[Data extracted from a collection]
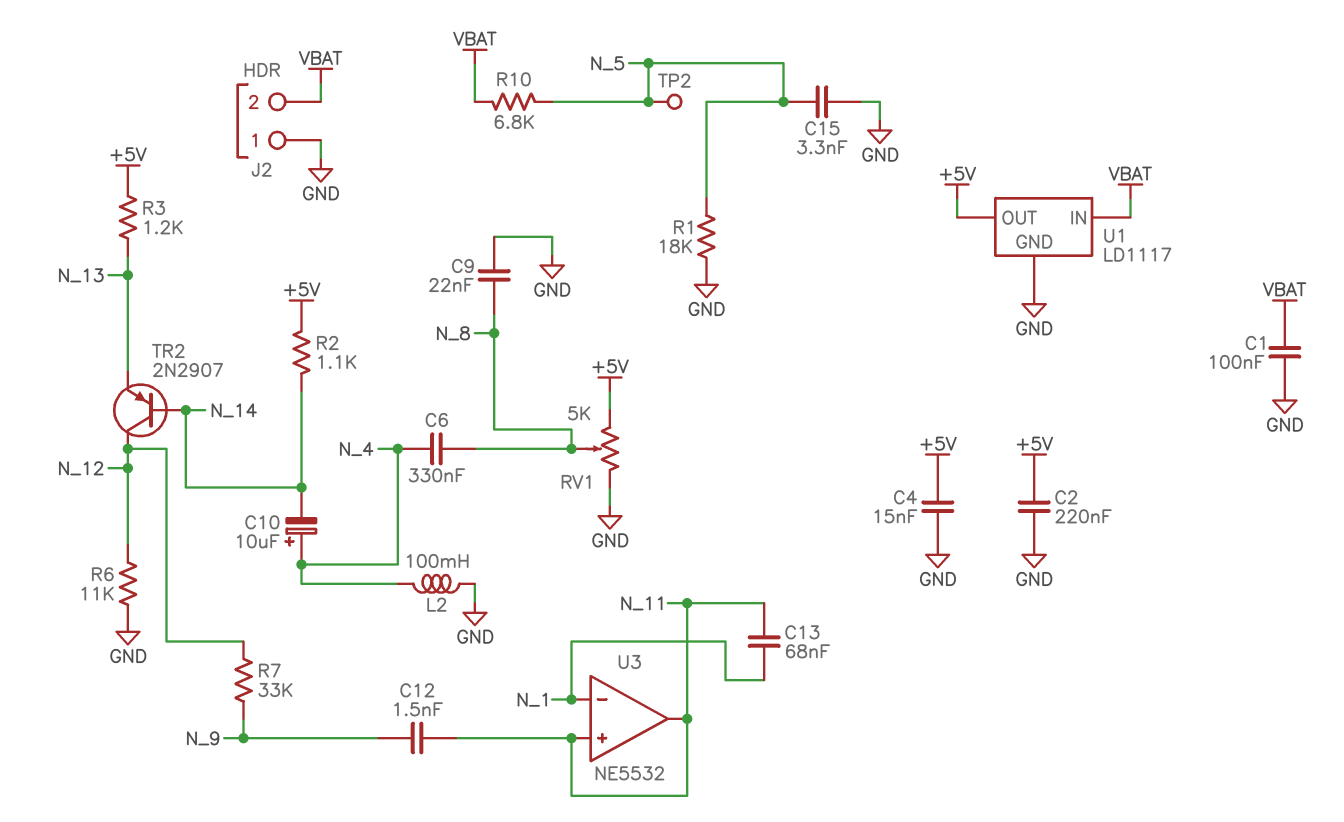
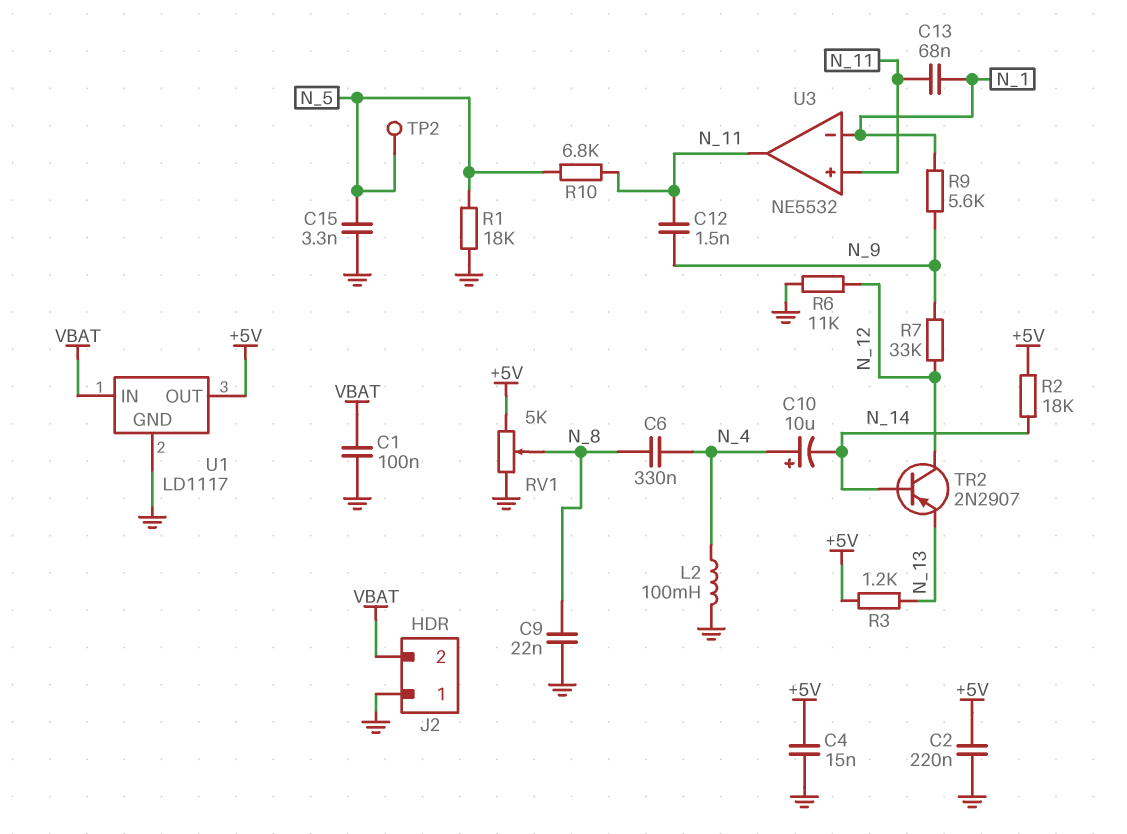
R2: 1.1k (+5V, N_14) -> 18k (+5V, N_14)
R9: none -> 5.6k (N_1, N_9)
R10: 6.8k (N_5, VBAT) -> 6.8k (N_5, N_11)

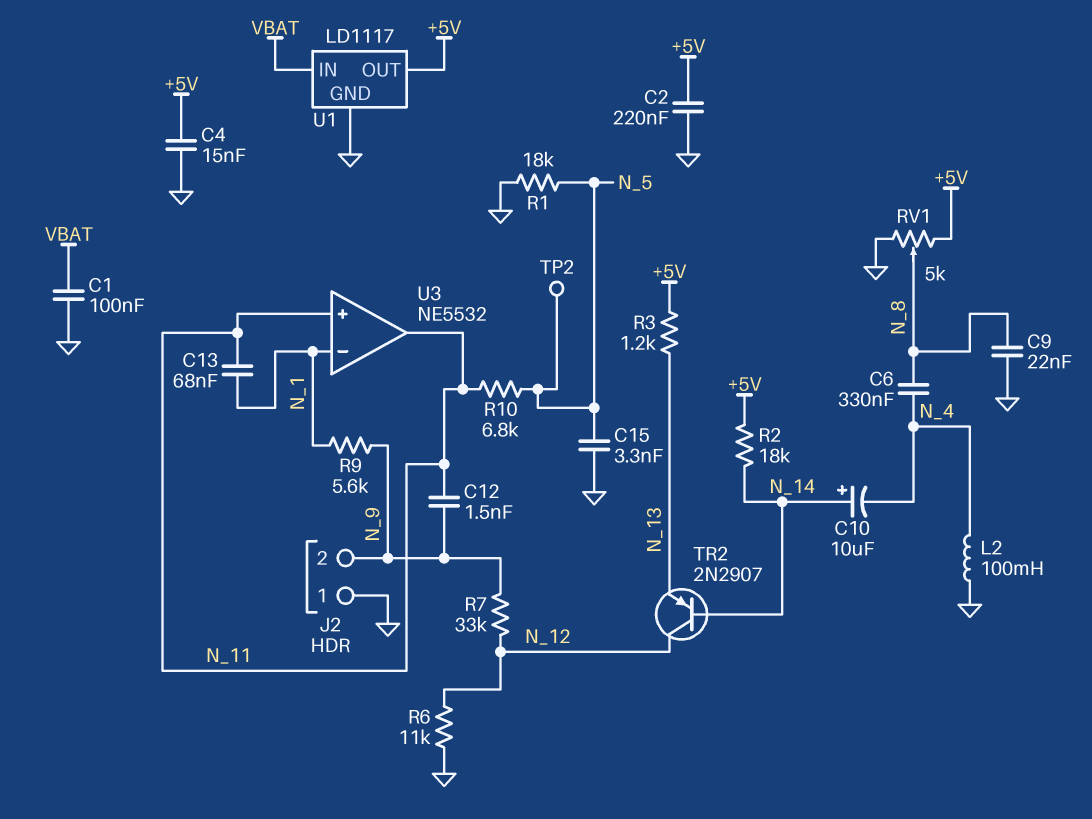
C10: 10uF (plus N_4, minus N_14) -> 10uF (plus N_14, minus N_4)
J2 pin 2: VBAT -> N_9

• _Try it_
Output only the lines from the line that contains "C10: 10uF (plus" through the end of the entries, both included, exactly as they appear.

• _Output_
C10: 10uF (plus N_4, minus N_14) -> 10uF (plus N_14, minus N_4)
J2 pin 2: VBAT -> N_9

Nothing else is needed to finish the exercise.